» **What you are asked to do**
Please print exactly the lines from the line containing "JOY pin VRY: A7 -> D11" through the end of the data, no more, and keep pictures out of the copy.

** Data follows **

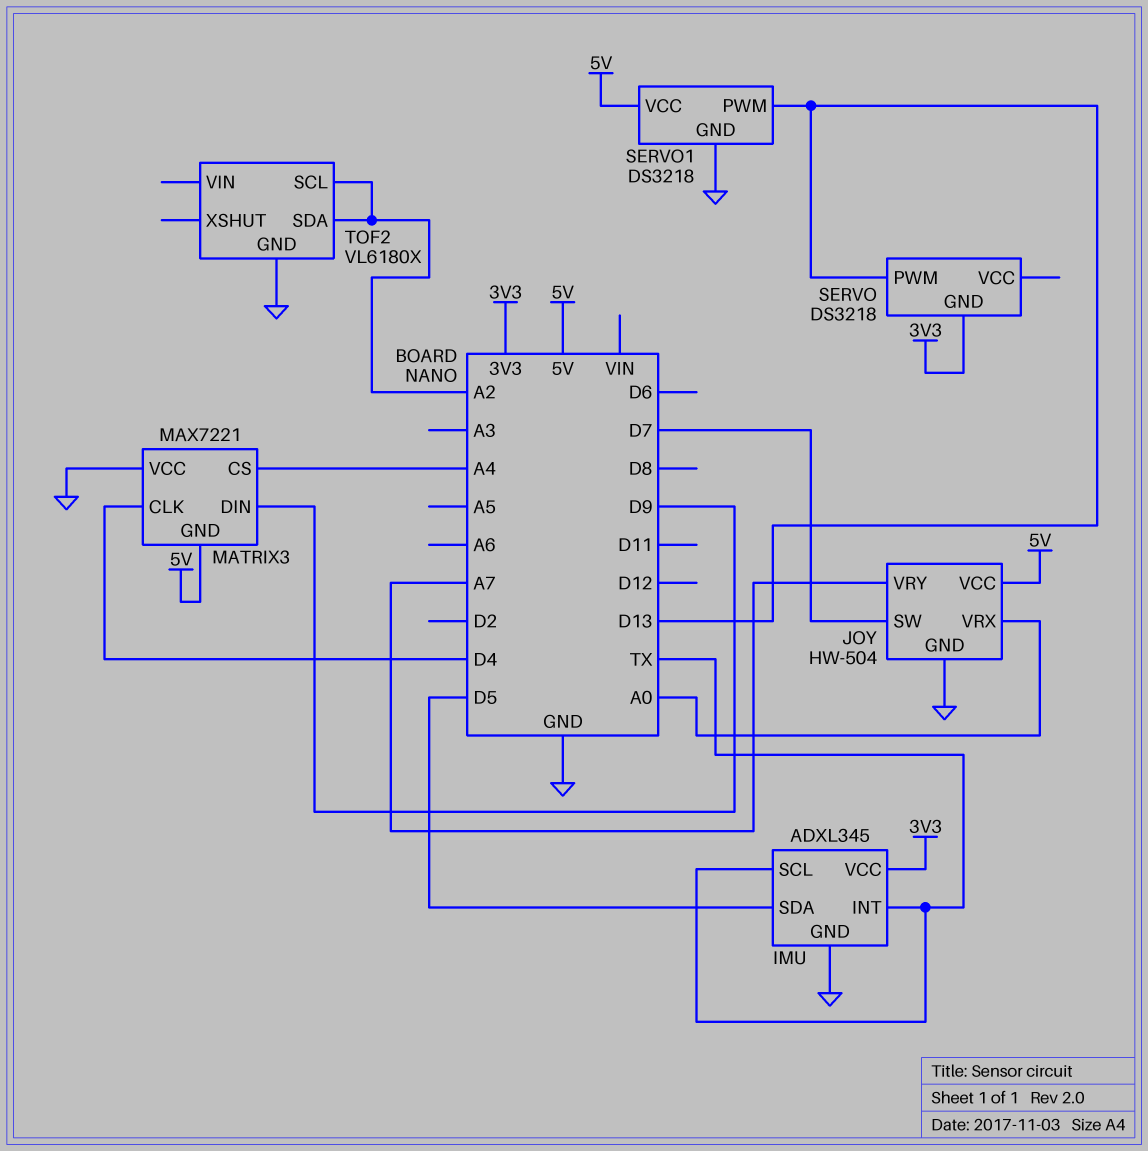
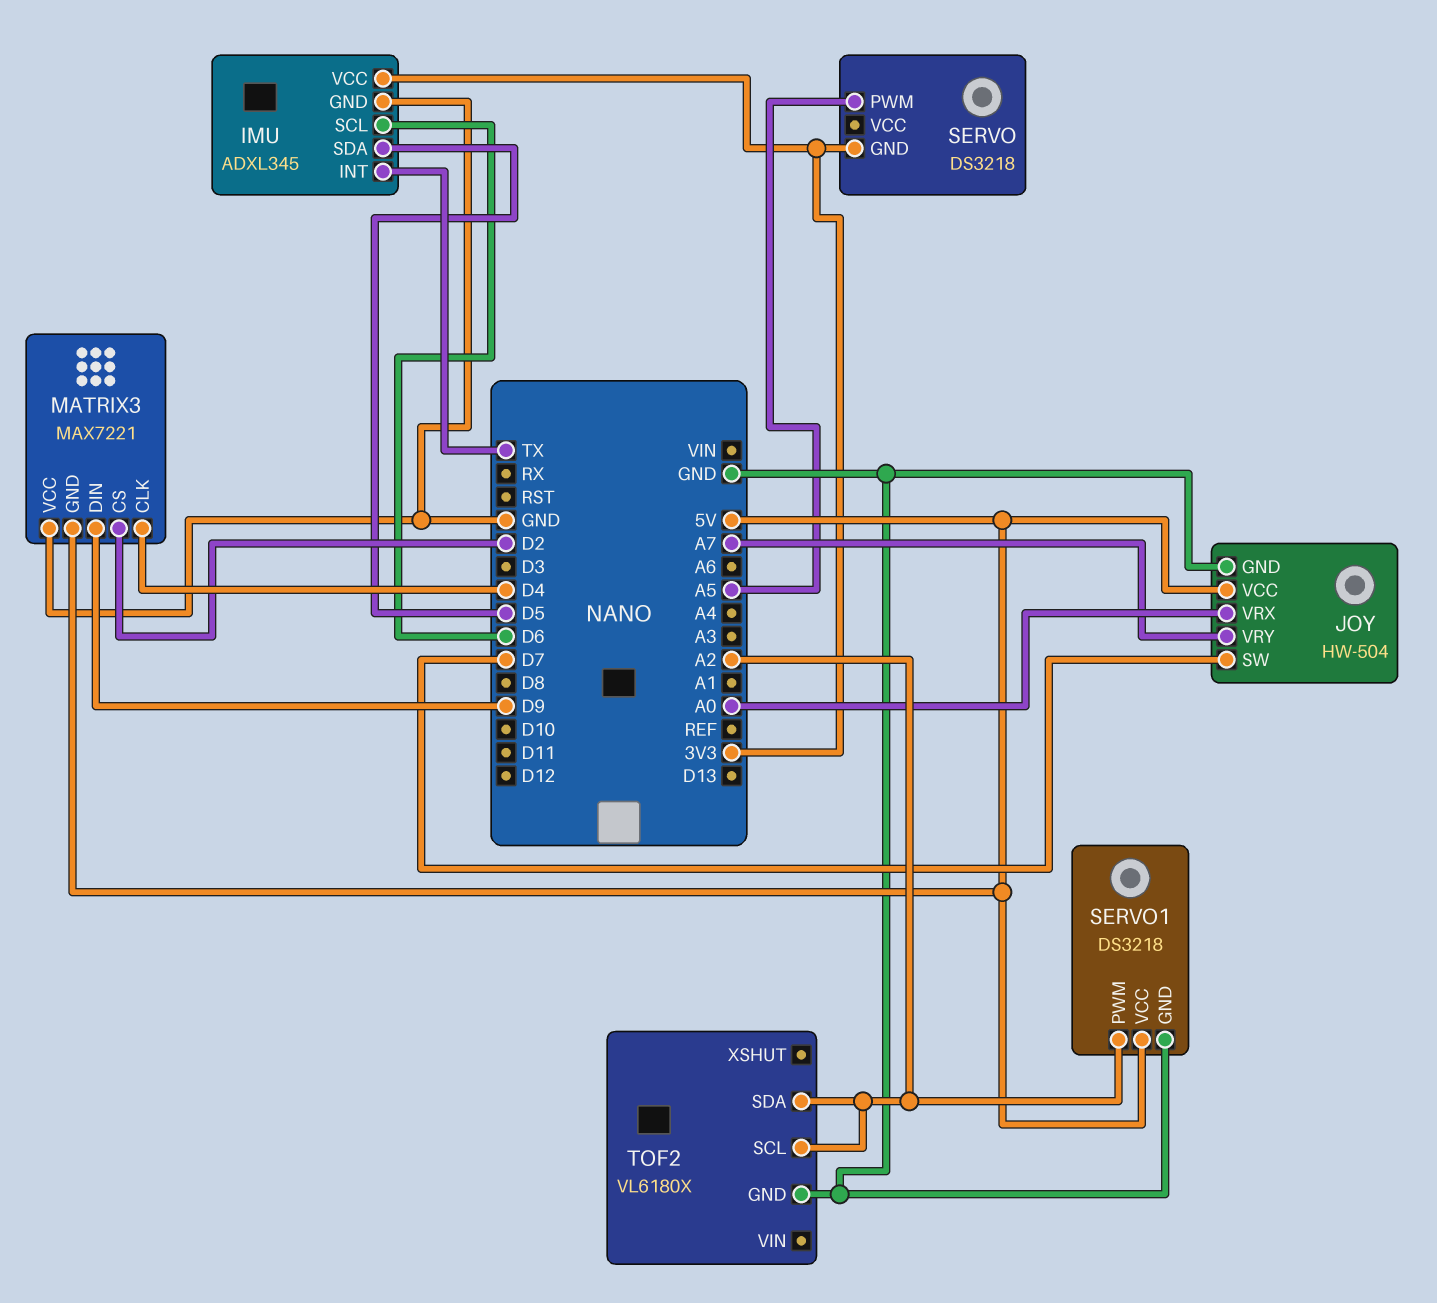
IMU pin SCL: TX -> D6
MATRIX3 pin CS: A4 -> D2
SERVO pin PWM: D13 -> A5
SERVO1 pin PWM: D13 -> A2

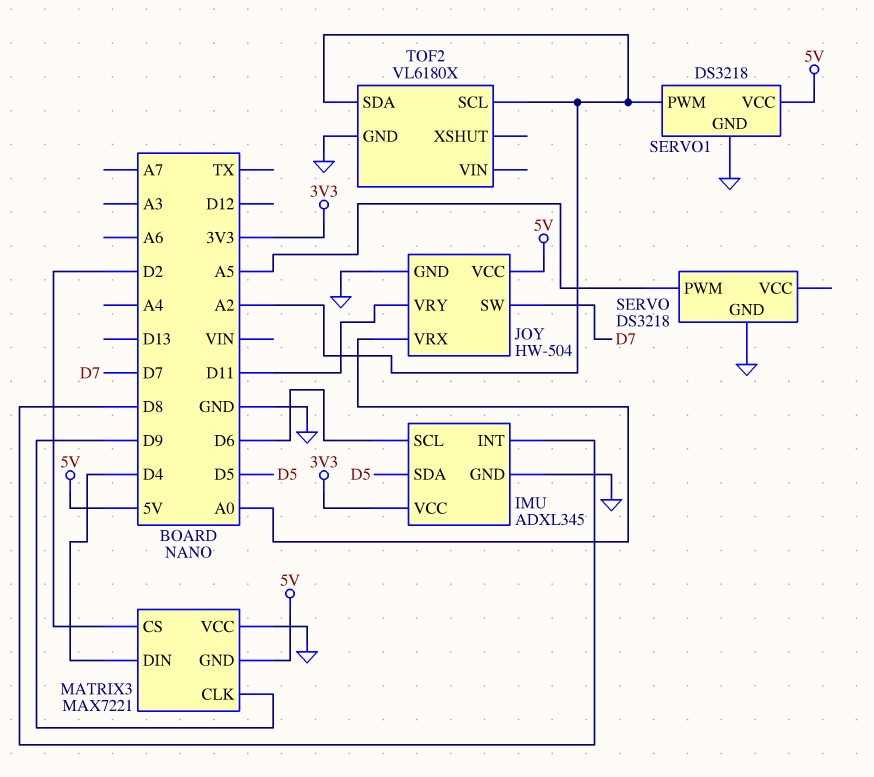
IMU pin INT: TX -> D8
JOY pin VRY: A7 -> D11
MATRIX3 pin CLK: D4 -> D9
MATRIX3 pin DIN: D9 -> D4
SERVO pin GND: 3V3 -> GND

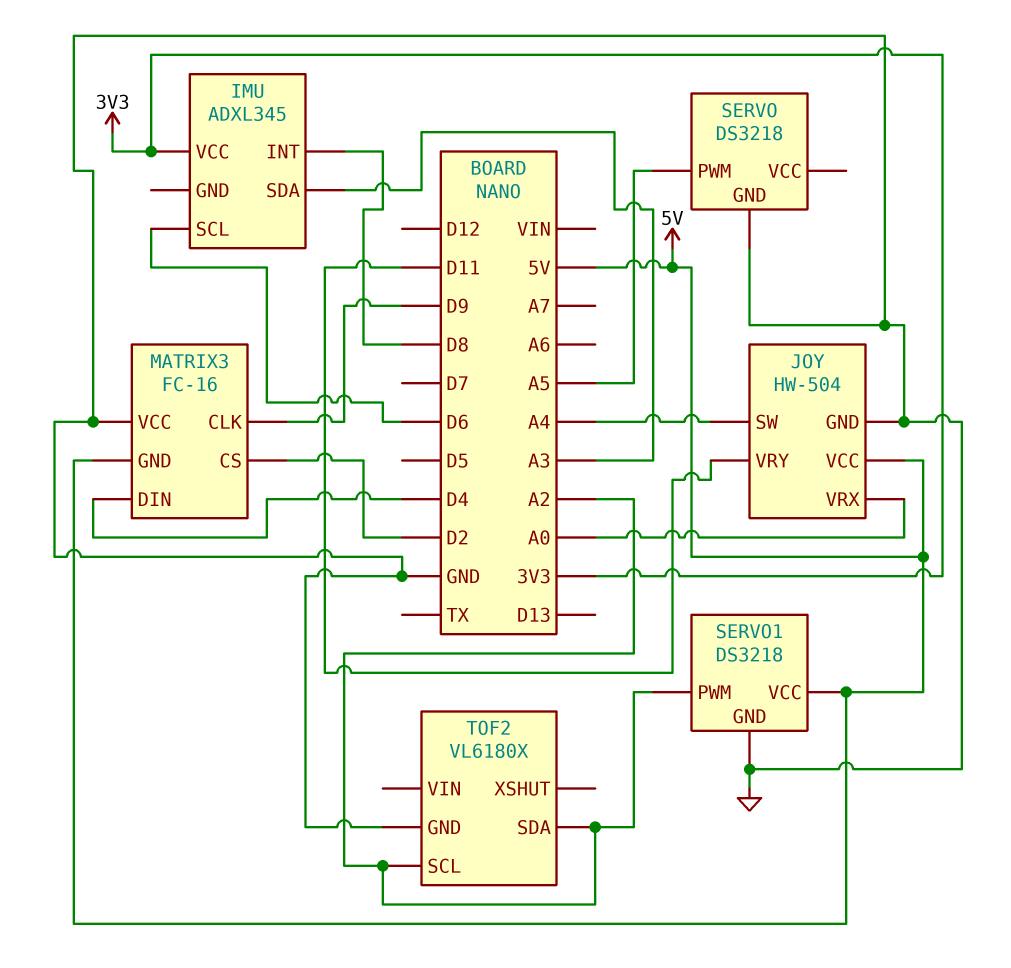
IMU pin GND: GND -> none
IMU pin SDA: D5 -> A3
JOY pin SW: D7 -> A4
MATRIX3: MAX7221 -> FC-16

** End of Data **

» **Response to the exercise**
JOY pin VRY: A7 -> D11
MATRIX3 pin CLK: D4 -> D9
MATRIX3 pin DIN: D9 -> D4
SERVO pin GND: 3V3 -> GND

IMU pin GND: GND -> none
IMU pin SDA: D5 -> A3
JOY pin SW: D7 -> A4
MATRIX3: MAX7221 -> FC-16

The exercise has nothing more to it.